**What needs to be done**: Give the entries again exactly. Skip the pictures.

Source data
****************************************

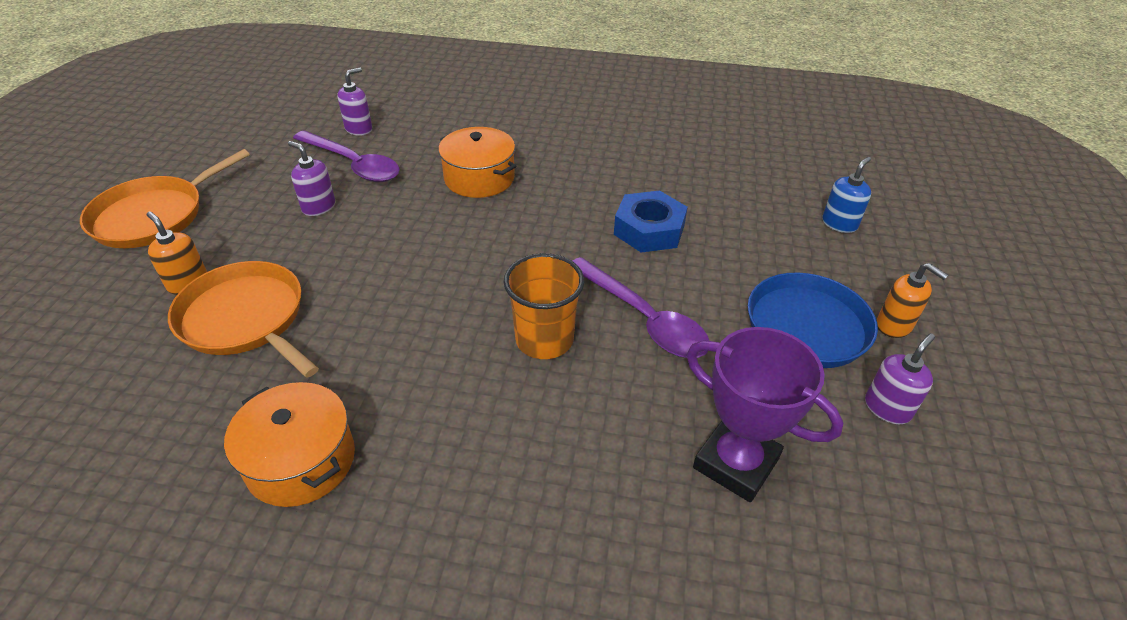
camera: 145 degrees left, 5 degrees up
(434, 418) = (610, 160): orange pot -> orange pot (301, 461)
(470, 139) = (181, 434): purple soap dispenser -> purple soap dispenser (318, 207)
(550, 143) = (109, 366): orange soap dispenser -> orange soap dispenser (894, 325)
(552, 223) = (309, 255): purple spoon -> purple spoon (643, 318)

****************************************

**Answer space**:
camera: 145 degrees left, 5 degrees up
(434, 418) = (610, 160): orange pot -> orange pot (301, 461)
(470, 139) = (181, 434): purple soap dispenser -> purple soap dispenser (318, 207)
(550, 143) = (109, 366): orange soap dispenser -> orange soap dispenser (894, 325)
(552, 223) = (309, 255): purple spoon -> purple spoon (643, 318)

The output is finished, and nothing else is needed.